• [Task details] Below, some lines carry pictures; leave those pictures out and retype exactly the lines from the one with "DIGITS pin CLK: D15 -> TX0" through the one with "FAN2 pin VCC: VIN -> 5V".

[Revision comparison data]
+ + + + +
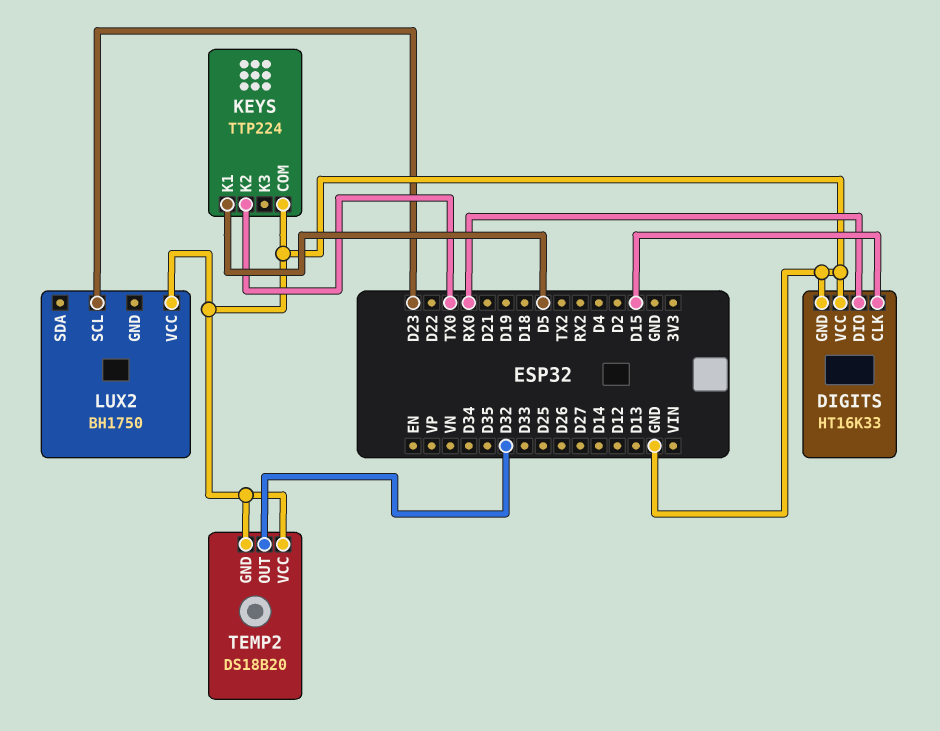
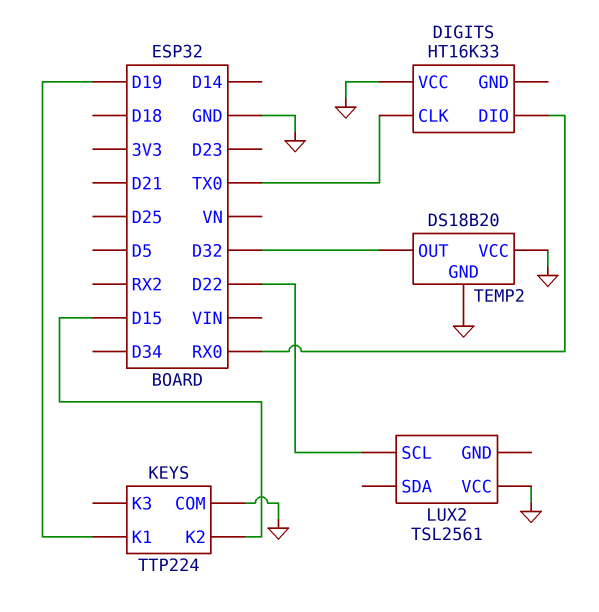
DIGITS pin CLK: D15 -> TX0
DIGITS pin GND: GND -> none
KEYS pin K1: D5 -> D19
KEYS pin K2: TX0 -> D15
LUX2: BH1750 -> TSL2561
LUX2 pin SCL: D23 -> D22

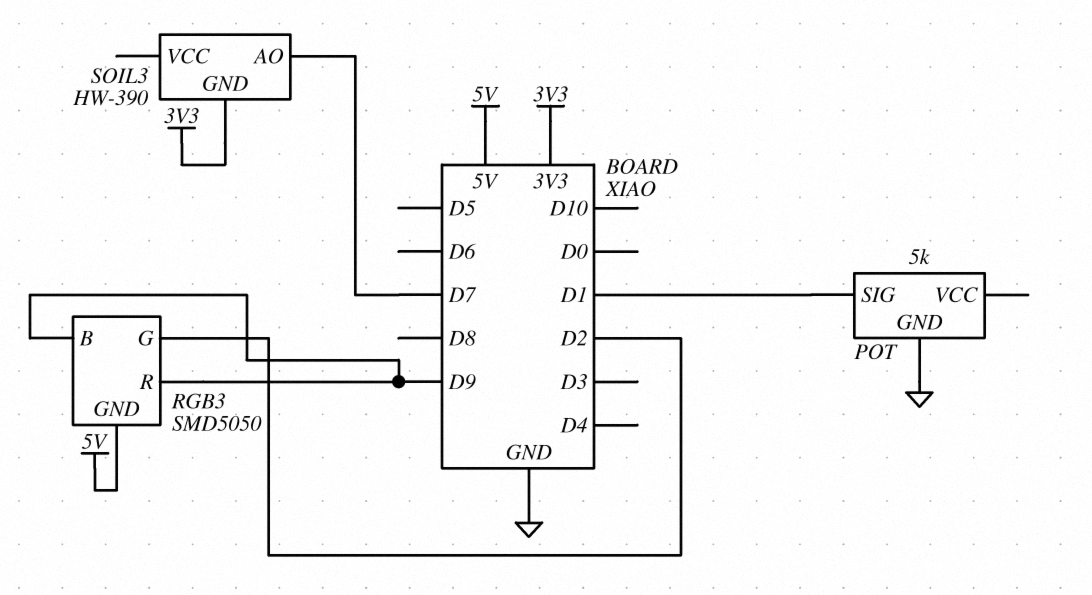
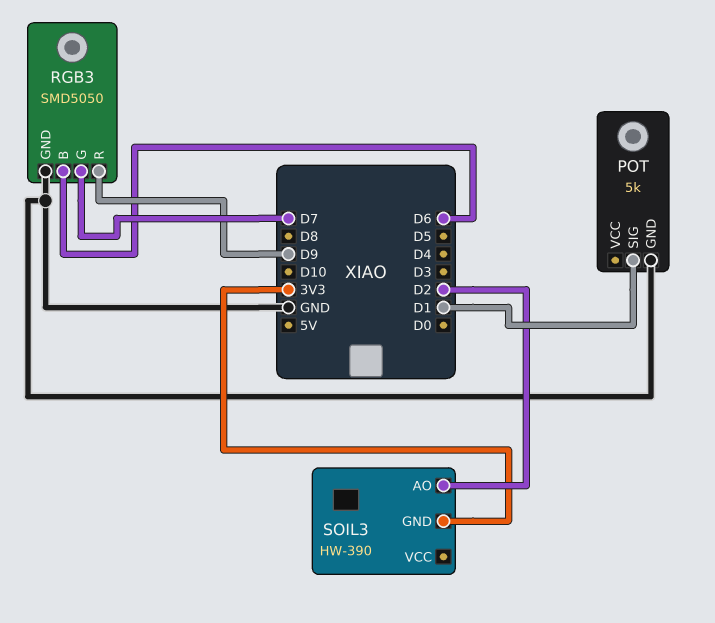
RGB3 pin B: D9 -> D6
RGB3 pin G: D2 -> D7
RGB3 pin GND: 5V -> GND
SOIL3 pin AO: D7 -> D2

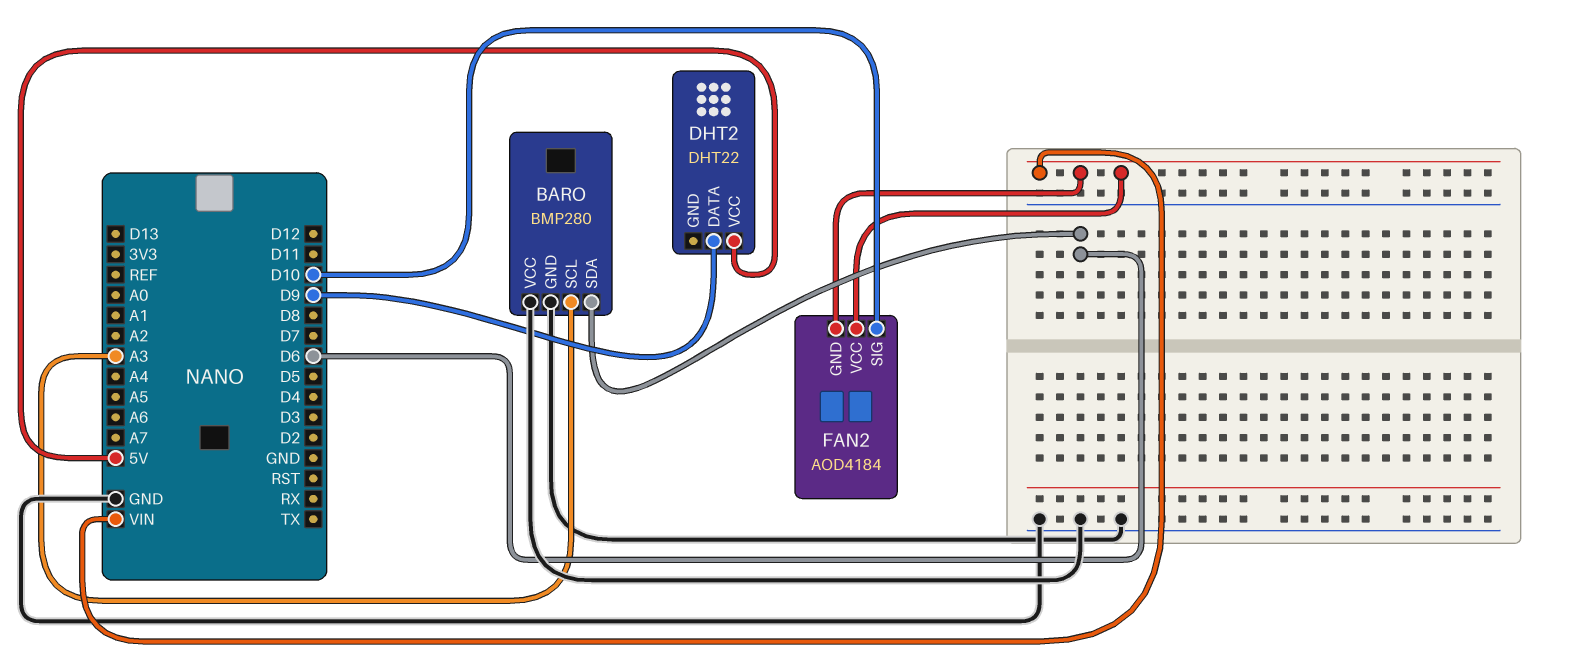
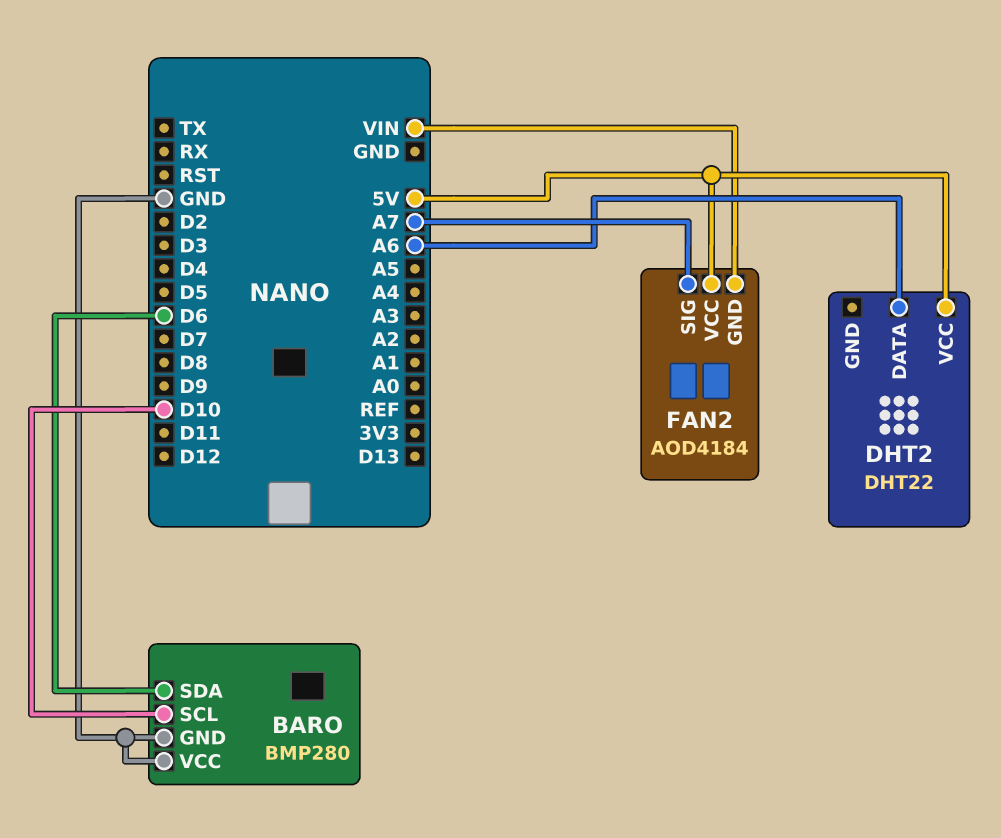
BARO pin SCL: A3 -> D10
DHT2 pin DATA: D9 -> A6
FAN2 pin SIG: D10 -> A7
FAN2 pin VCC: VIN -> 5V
+ + + + +
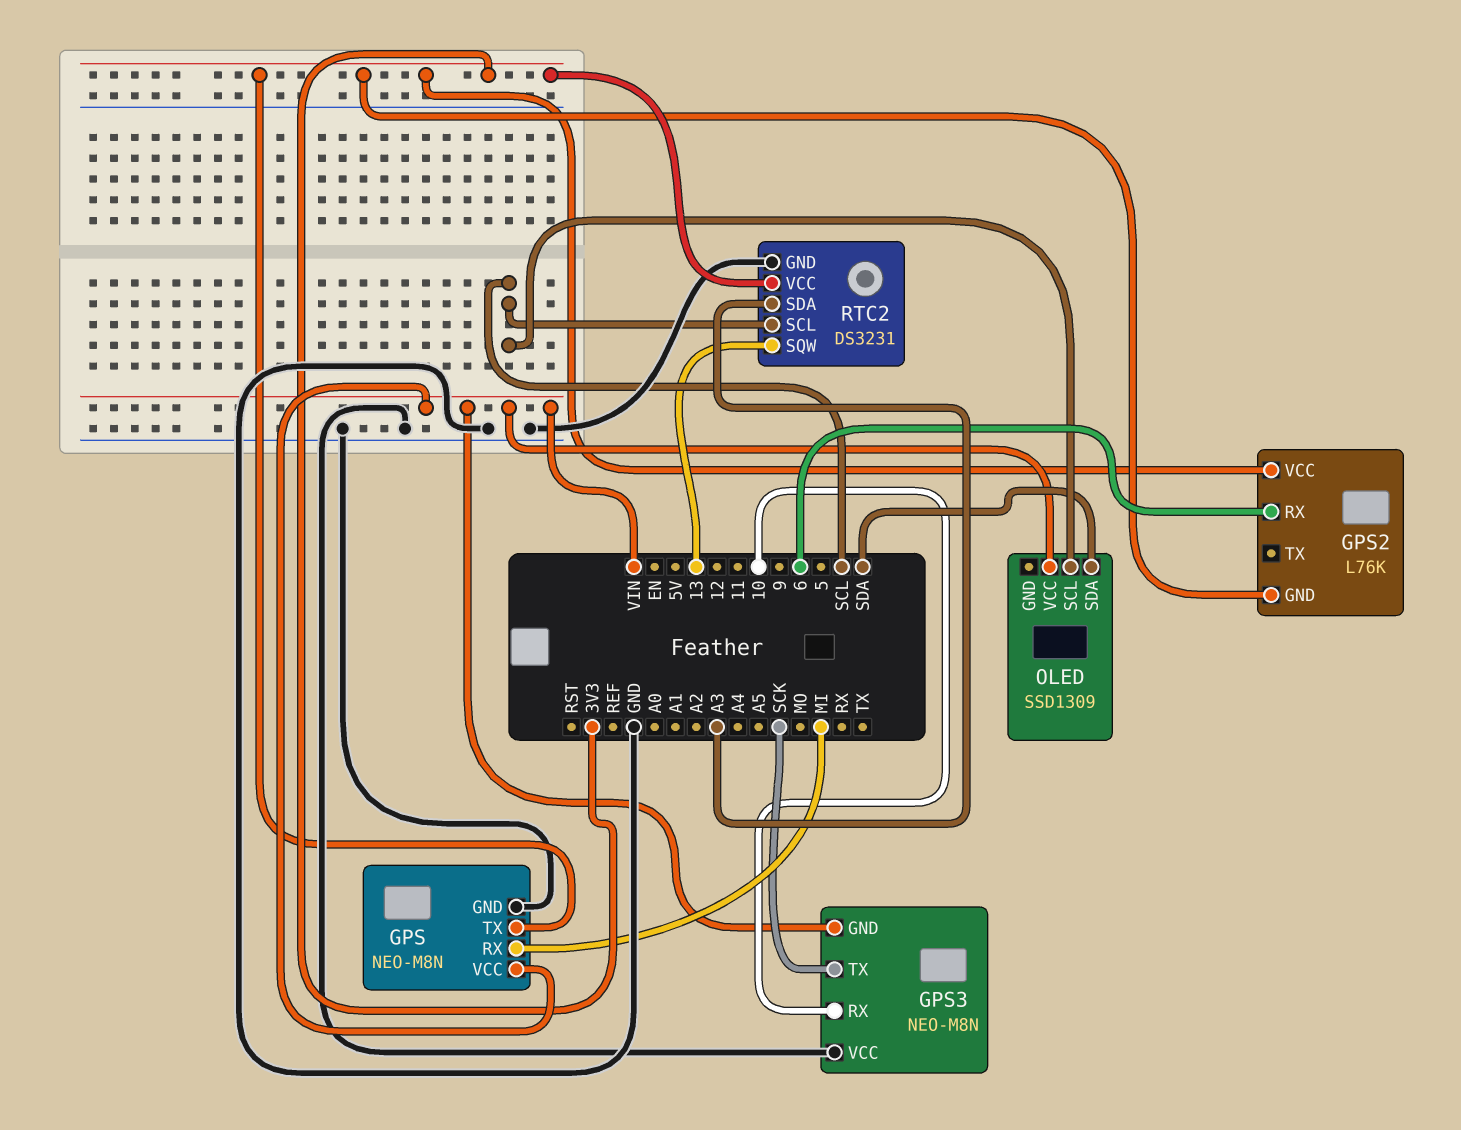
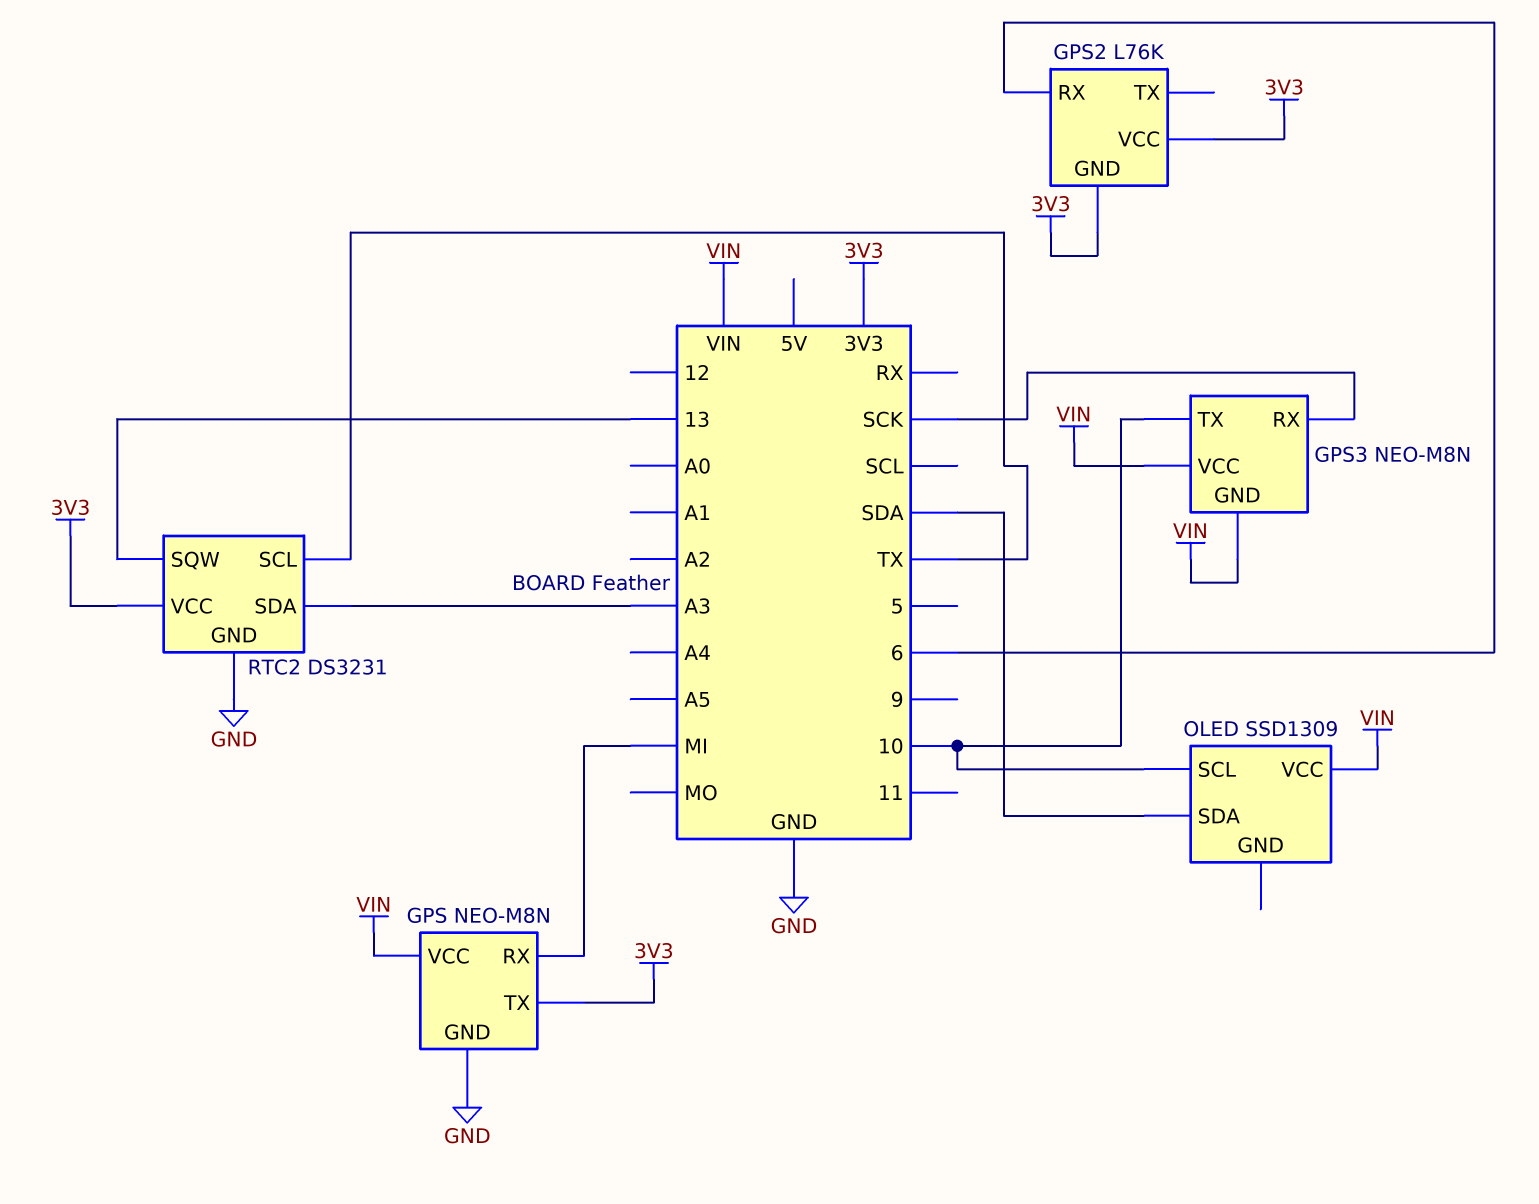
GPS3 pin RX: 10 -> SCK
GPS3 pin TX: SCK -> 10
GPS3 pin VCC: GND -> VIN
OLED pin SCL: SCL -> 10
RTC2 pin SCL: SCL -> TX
+ + + + +
• [Task answer]
DIGITS pin CLK: D15 -> TX0
DIGITS pin GND: GND -> none
KEYS pin K1: D5 -> D19
KEYS pin K2: TX0 -> D15
LUX2: BH1750 -> TSL2561
LUX2 pin SCL: D23 -> D22

RGB3 pin B: D9 -> D6
RGB3 pin G: D2 -> D7
RGB3 pin GND: 5V -> GND
SOIL3 pin AO: D7 -> D2

BARO pin SCL: A3 -> D10
DHT2 pin DATA: D9 -> A6
FAN2 pin SIG: D10 -> A7
FAN2 pin VCC: VIN -> 5V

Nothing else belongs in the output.